═════ AVAILABLE RECORDS ═════
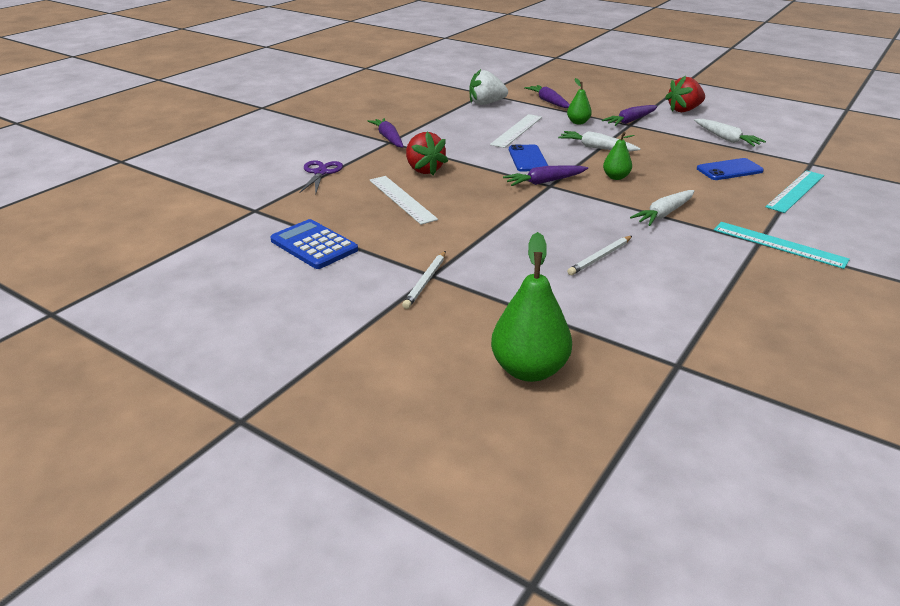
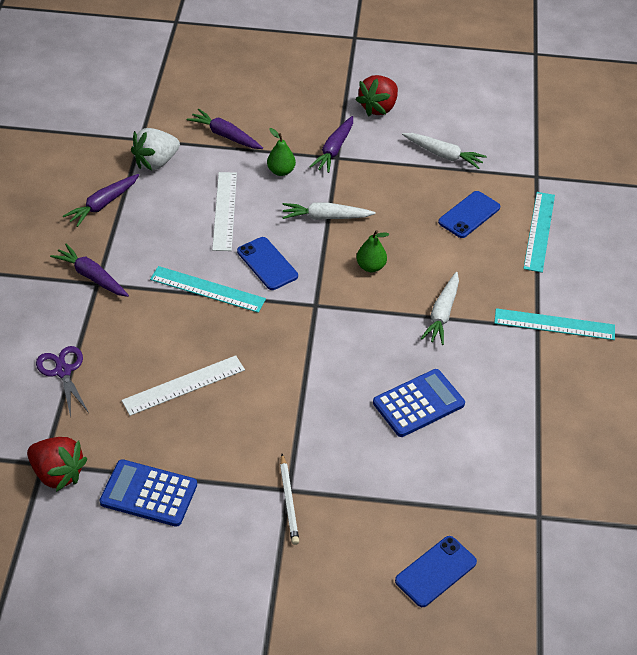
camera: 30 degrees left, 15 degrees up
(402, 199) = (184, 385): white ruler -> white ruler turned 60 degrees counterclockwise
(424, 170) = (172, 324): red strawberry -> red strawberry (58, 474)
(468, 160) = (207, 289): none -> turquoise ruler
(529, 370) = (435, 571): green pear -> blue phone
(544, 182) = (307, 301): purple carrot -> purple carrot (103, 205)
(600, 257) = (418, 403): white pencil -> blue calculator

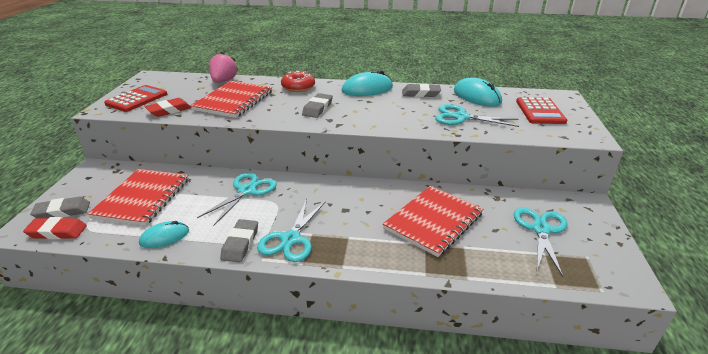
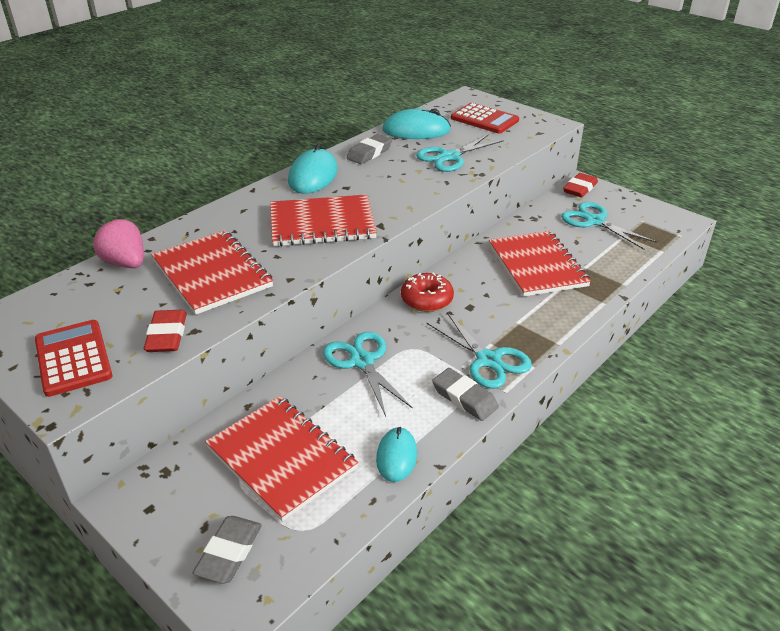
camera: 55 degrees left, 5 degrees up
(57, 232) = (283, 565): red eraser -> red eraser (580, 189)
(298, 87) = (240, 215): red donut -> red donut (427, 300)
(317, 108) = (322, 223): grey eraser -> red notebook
═════
* _EXERCISE PROMPT_:
In your copy, omit the pictures and restate every line of the data word for word.

* _RESPONSE_:
camera: 30 degrees left, 15 degrees up
(402, 199) = (184, 385): white ruler -> white ruler turned 60 degrees counterclockwise
(424, 170) = (172, 324): red strawberry -> red strawberry (58, 474)
(468, 160) = (207, 289): none -> turquoise ruler
(529, 370) = (435, 571): green pear -> blue phone
(544, 182) = (307, 301): purple carrot -> purple carrot (103, 205)
(600, 257) = (418, 403): white pencil -> blue calculator

camera: 55 degrees left, 5 degrees up
(57, 232) = (283, 565): red eraser -> red eraser (580, 189)
(298, 87) = (240, 215): red donut -> red donut (427, 300)
(317, 108) = (322, 223): grey eraser -> red notebook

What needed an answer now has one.